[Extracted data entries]
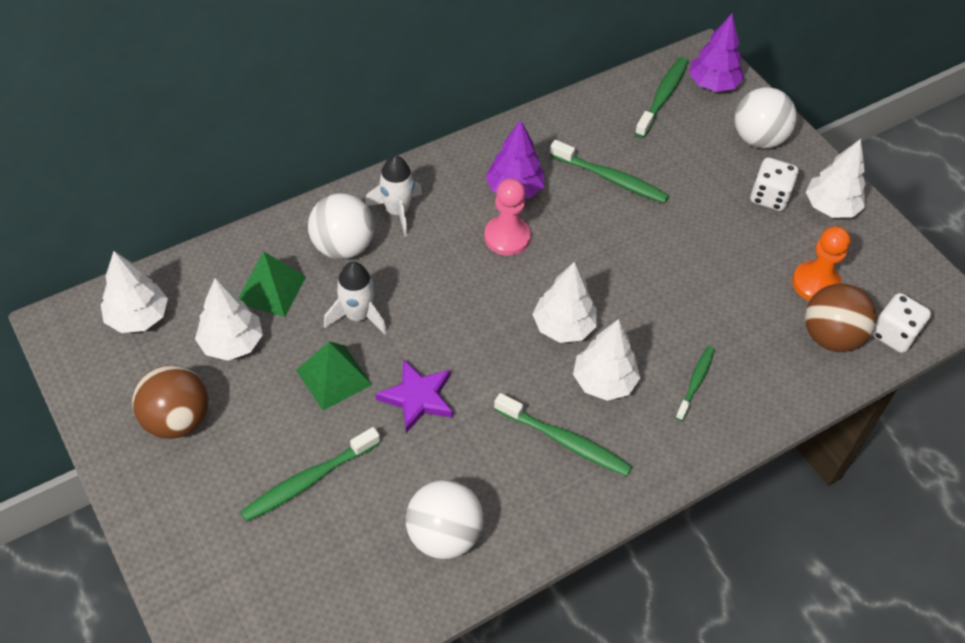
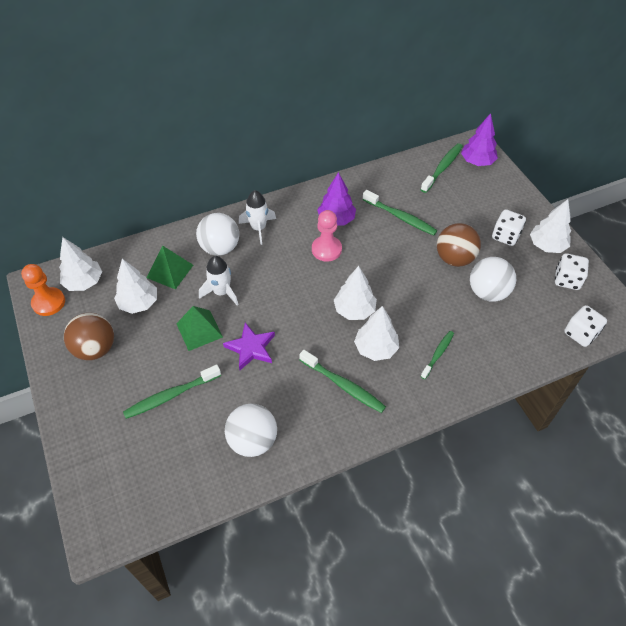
camera: 10 degrees right, 0 degrees up
(758, 139) = (503, 198): white ball -> white ball (487, 292)
(815, 283) = (529, 295): orange pawn -> orange pawn (48, 302)
(830, 337) = (535, 331): brown ball -> brown ball (454, 258)
(865, 256) = (567, 280): none -> white dice

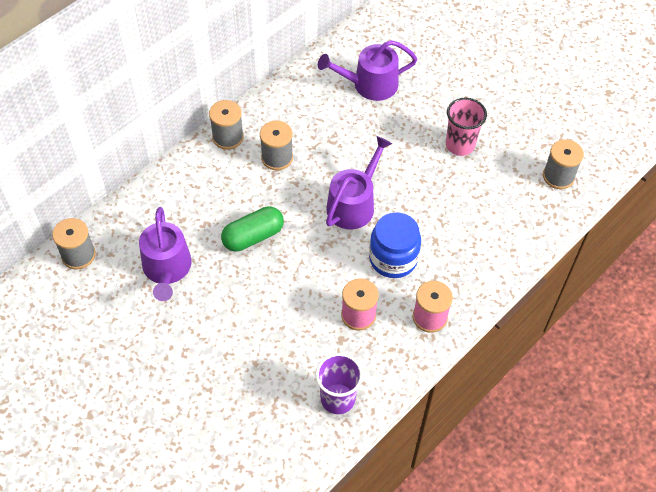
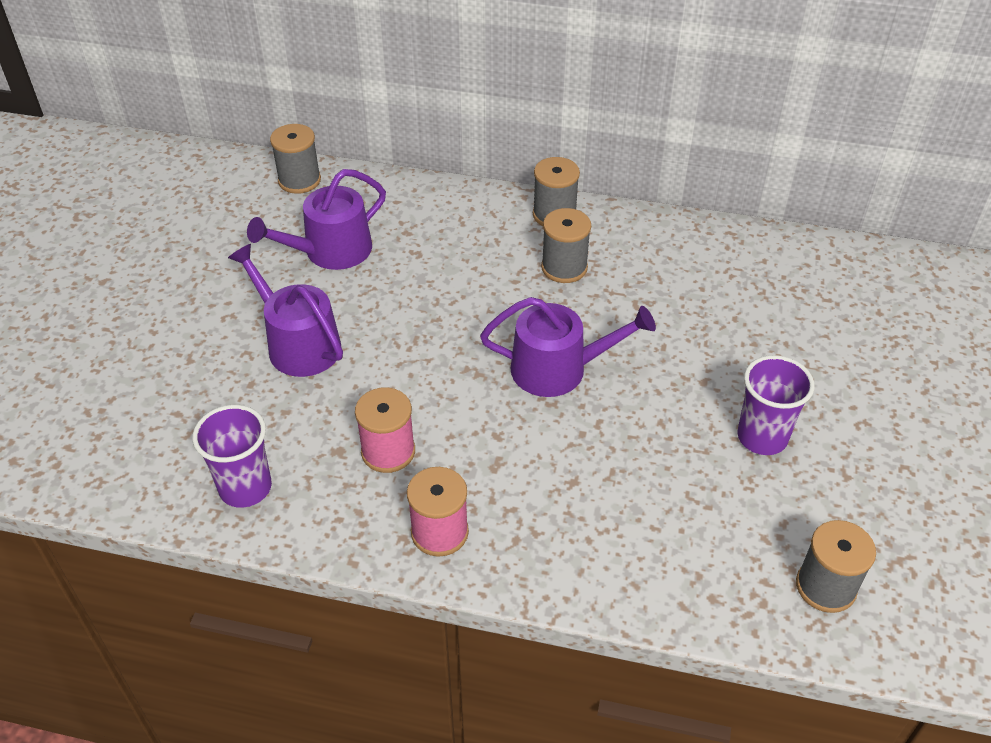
camera: 60 degrees right, 10 degrees down
(253, 236) = (431, 299): green capsule -> none
(370, 85) = (764, 299): purple watering can -> purple watering can (298, 344)
(393, 259) = (505, 448): blue jar -> none
(460, 145) = (762, 437): pink cup -> purple cup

> _Description of the task_: Check the data above line by line for the word "none". State only how many lines contain it.

> _Your response_: 3